Your objective: Set down again exactly the lines of the listing below that fall between the line holding "gone: robot in" and the line holding "repainted: car in", inclusive.

Entries shown:
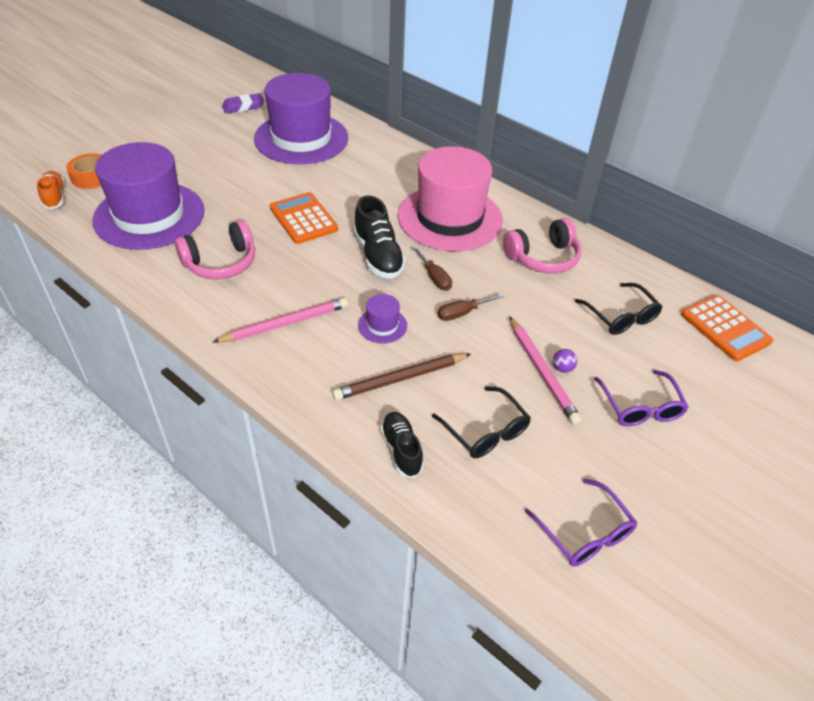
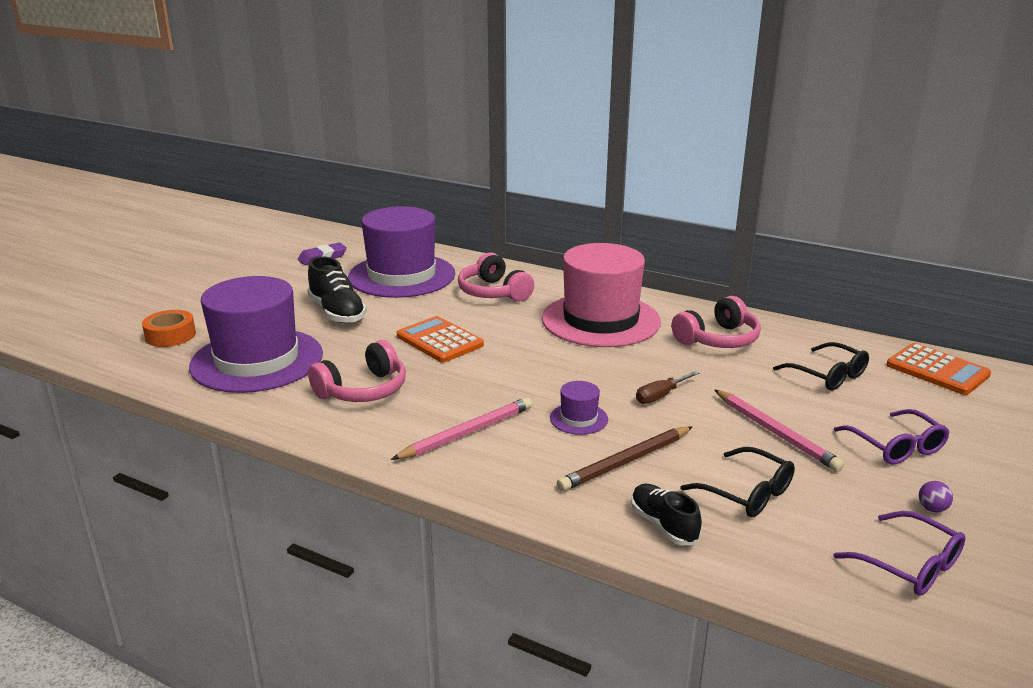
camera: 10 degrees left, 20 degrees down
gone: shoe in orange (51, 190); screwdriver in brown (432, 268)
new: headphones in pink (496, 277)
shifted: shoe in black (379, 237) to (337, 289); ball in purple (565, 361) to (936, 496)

--

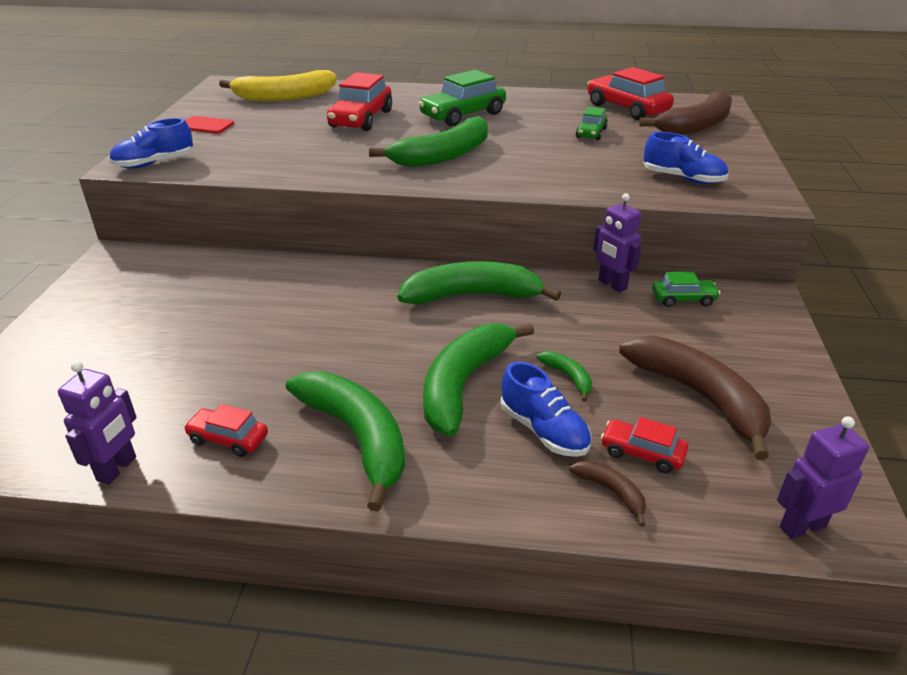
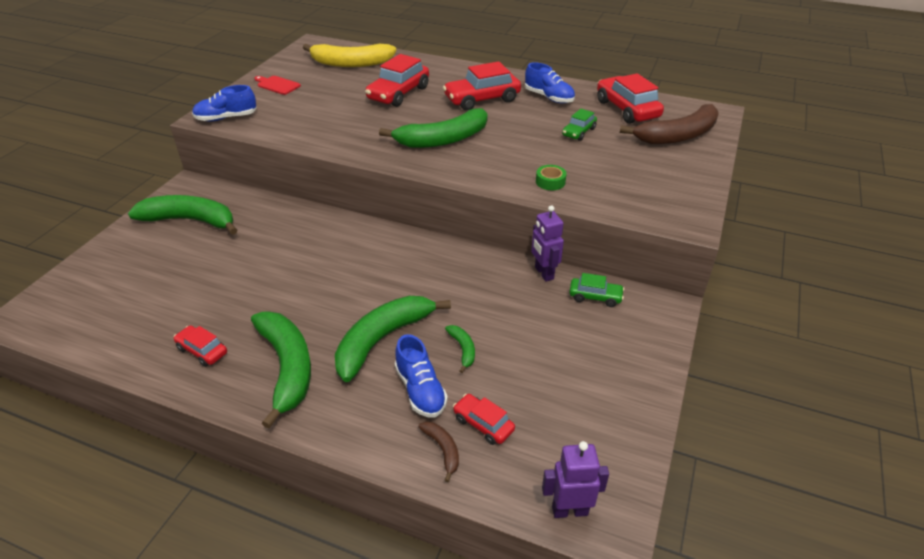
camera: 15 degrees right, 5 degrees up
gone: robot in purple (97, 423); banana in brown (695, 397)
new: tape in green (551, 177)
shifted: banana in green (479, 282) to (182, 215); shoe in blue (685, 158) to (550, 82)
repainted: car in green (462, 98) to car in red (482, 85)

Exercise answer:
gone: robot in purple (97, 423); banana in brown (695, 397)
new: tape in green (551, 177)
shifted: banana in green (479, 282) to (182, 215); shoe in blue (685, 158) to (550, 82)
repainted: car in green (462, 98) to car in red (482, 85)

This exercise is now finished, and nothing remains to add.